Lines holding the string "none" in the listing below are to be copied.

*** Block opens ***

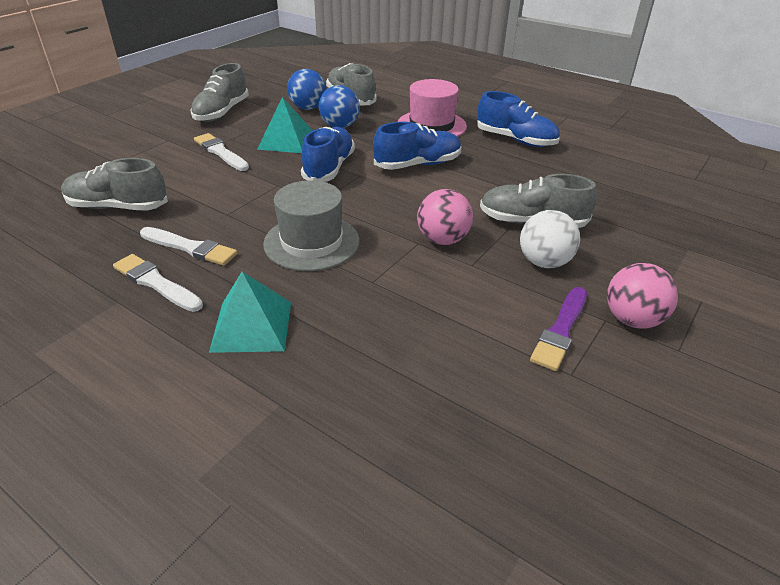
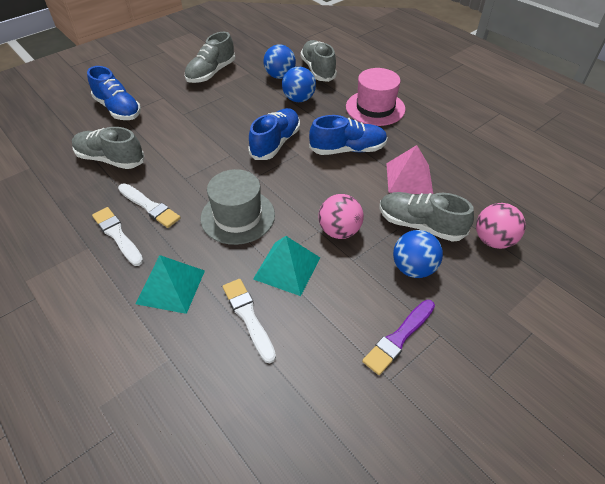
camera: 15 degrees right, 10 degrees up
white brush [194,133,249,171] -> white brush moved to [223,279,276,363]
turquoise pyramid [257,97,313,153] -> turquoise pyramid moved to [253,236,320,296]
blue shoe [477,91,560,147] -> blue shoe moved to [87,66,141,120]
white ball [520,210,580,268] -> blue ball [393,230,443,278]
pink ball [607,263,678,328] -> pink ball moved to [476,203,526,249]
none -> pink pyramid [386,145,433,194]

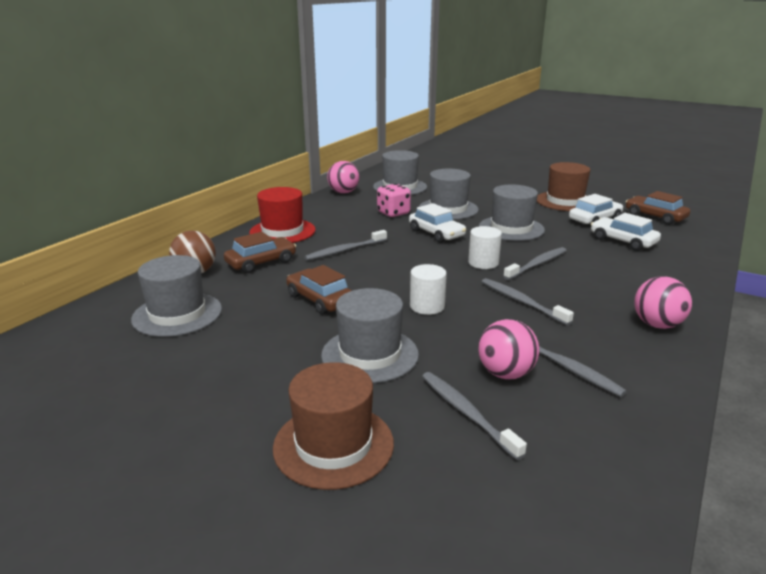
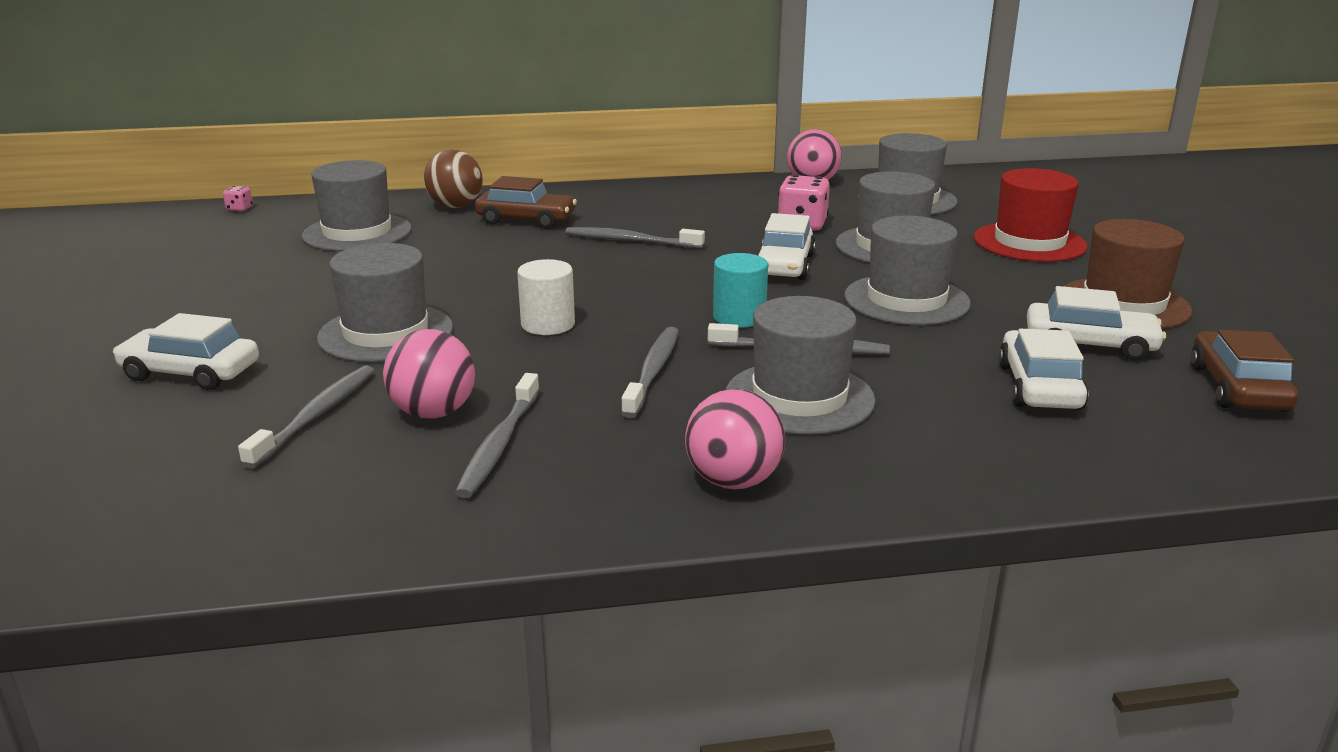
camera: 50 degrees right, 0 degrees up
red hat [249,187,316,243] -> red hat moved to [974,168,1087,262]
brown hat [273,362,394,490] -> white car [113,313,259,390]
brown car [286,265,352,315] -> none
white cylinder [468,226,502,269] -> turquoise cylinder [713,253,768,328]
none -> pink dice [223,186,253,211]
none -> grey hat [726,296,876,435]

*** Block closes ***

Result of the task -
none -> pink pyramid [386,145,433,194]
brown car [286,265,352,315] -> none
none -> pink dice [223,186,253,211]
none -> grey hat [726,296,876,435]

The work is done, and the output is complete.